Reproduce, from the lines below, exactly the stretch that begins at the line containing "TR1: none ->" and ends at the line containing "C9: 10nF (GND, N001) -> 68nF (GND, N001)", both included.

- - -

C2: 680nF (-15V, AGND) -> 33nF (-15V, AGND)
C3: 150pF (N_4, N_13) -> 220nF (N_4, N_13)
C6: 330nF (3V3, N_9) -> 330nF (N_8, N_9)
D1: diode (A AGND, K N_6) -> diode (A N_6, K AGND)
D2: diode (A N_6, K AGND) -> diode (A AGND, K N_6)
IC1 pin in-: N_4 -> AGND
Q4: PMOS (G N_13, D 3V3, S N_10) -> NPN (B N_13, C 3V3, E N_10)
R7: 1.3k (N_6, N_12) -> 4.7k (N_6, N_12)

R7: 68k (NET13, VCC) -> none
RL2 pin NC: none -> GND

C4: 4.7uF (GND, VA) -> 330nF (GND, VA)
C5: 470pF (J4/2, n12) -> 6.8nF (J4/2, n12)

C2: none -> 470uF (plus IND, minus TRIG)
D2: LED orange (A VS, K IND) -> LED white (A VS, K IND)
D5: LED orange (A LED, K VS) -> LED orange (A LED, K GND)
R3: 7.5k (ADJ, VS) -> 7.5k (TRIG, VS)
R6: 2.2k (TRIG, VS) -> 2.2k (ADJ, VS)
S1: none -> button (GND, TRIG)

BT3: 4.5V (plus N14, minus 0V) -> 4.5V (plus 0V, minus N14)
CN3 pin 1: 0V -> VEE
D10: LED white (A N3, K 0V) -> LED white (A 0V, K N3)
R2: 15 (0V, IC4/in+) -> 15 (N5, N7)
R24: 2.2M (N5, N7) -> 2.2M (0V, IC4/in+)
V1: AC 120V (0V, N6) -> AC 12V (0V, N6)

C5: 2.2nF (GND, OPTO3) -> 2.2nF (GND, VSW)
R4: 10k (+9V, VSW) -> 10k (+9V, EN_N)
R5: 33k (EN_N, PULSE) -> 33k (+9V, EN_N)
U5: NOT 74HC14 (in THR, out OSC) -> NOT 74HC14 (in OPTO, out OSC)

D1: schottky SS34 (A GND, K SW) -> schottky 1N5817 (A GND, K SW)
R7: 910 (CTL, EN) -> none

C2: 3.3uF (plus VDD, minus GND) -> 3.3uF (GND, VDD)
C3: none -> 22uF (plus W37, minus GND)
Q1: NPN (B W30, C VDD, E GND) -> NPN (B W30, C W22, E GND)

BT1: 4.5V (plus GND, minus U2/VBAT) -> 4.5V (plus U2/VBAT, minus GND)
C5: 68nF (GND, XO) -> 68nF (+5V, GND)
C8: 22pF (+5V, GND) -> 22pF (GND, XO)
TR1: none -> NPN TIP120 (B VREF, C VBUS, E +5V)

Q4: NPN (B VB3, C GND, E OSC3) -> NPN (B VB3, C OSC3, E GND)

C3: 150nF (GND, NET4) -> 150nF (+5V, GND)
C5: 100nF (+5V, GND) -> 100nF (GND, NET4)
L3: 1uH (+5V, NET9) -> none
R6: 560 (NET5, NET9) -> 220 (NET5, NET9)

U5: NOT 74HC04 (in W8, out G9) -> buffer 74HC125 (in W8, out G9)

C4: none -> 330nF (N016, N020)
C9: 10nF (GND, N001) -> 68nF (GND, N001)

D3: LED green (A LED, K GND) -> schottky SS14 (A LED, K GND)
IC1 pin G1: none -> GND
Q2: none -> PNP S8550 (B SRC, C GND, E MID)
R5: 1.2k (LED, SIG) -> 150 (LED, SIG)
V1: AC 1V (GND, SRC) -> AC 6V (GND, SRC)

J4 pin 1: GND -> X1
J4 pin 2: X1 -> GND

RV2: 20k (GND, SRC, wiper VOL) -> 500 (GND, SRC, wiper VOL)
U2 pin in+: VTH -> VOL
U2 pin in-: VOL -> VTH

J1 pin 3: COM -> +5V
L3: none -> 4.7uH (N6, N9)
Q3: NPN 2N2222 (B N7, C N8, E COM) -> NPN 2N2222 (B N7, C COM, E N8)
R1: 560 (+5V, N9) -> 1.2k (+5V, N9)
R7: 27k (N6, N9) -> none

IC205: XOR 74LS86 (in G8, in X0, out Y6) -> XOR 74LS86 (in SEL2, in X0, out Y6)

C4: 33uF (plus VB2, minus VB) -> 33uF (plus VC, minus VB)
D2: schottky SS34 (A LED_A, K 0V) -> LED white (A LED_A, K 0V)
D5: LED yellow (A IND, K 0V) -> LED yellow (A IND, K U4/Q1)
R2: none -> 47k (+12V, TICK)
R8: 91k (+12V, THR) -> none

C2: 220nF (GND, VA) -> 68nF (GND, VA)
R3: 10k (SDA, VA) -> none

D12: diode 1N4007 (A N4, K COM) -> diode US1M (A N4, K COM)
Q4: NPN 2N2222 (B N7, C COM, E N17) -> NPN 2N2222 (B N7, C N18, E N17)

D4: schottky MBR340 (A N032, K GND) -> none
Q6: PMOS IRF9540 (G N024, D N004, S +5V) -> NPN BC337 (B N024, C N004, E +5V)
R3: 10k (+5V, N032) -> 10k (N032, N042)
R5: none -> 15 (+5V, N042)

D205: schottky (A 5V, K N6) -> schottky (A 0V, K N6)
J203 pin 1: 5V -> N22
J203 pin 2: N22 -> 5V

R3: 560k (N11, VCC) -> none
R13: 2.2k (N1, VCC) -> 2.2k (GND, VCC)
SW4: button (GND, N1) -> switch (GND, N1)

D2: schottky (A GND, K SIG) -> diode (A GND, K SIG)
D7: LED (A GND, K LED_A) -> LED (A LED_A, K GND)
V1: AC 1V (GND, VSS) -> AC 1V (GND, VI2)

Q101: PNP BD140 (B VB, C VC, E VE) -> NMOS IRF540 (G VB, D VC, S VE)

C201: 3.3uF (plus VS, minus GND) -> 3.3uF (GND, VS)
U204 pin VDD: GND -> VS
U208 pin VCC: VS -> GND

- - -

> [RESPONSE TO THE TASK]
TR1: none -> NPN TIP120 (B VREF, C VBUS, E +5V)

Q4: NPN (B VB3, C GND, E OSC3) -> NPN (B VB3, C OSC3, E GND)

C3: 150nF (GND, NET4) -> 150nF (+5V, GND)
C5: 100nF (+5V, GND) -> 100nF (GND, NET4)
L3: 1uH (+5V, NET9) -> none
R6: 560 (NET5, NET9) -> 220 (NET5, NET9)

U5: NOT 74HC04 (in W8, out G9) -> buffer 74HC125 (in W8, out G9)

C4: none -> 330nF (N016, N020)
C9: 10nF (GND, N001) -> 68nF (GND, N001)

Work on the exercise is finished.